[Start of Attachment]

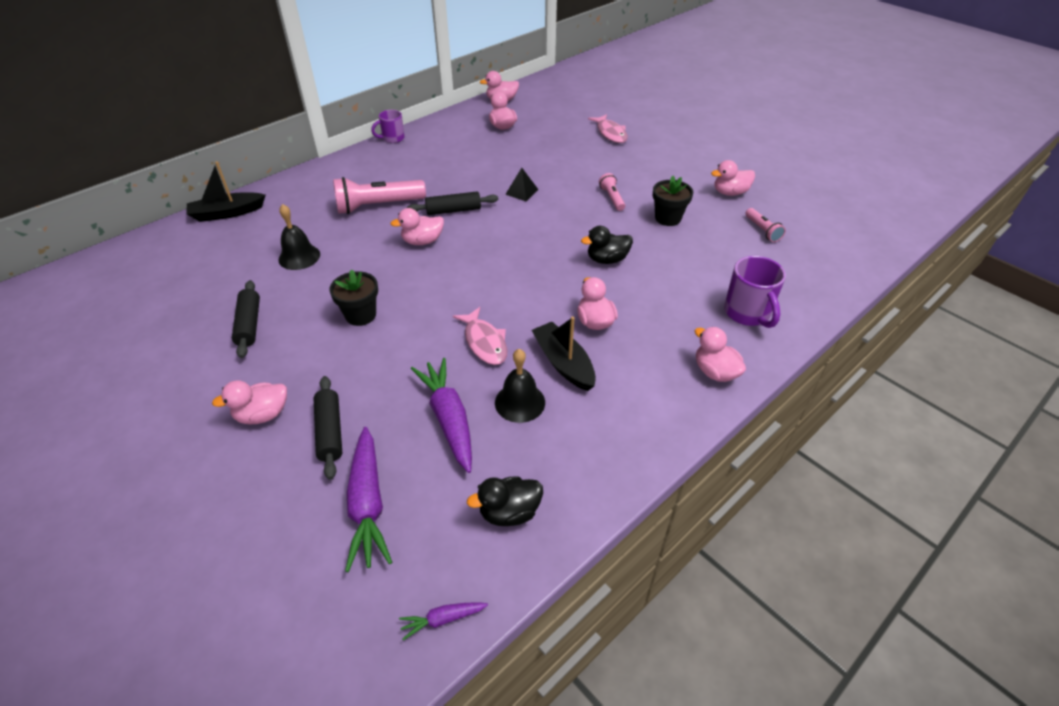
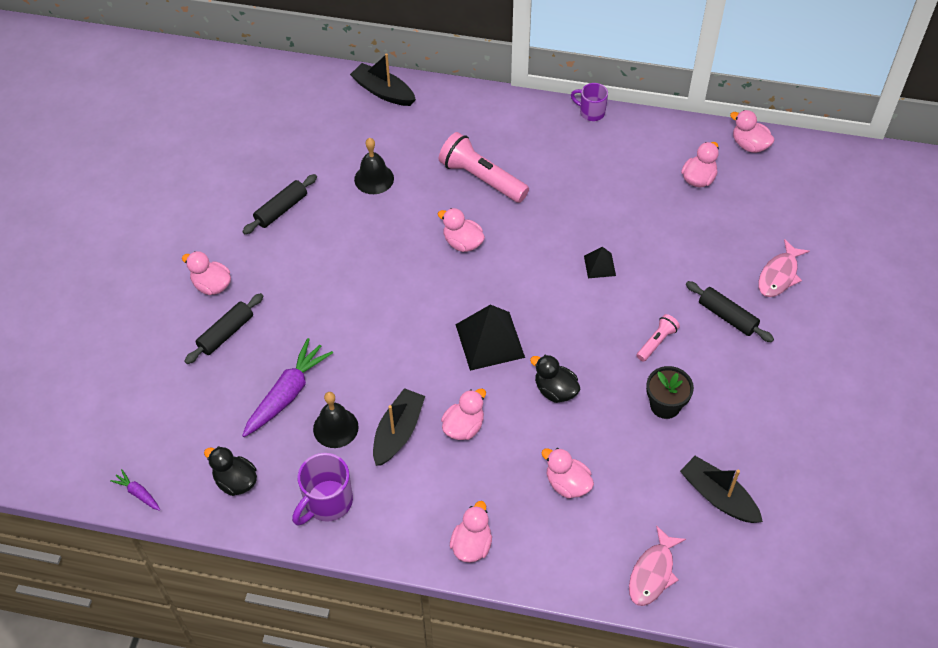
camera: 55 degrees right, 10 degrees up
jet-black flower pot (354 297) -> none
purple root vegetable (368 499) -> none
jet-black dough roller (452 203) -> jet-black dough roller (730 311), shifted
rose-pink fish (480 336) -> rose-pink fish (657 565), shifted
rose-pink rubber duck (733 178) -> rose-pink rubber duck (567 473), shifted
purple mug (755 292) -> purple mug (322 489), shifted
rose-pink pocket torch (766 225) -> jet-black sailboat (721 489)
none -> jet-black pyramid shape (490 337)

[End of Attachment]

Using the data above, reproduce exactly the lines between those holding "purple root vegetable (368 499) -> none" and "purple mug (755", inclusive, and no others.

purple root vegetable (368 499) -> none
jet-black dough roller (452 203) -> jet-black dough roller (730 311), shifted
rose-pink fish (480 336) -> rose-pink fish (657 565), shifted
rose-pink rubber duck (733 178) -> rose-pink rubber duck (567 473), shifted
purple mug (755 292) -> purple mug (322 489), shifted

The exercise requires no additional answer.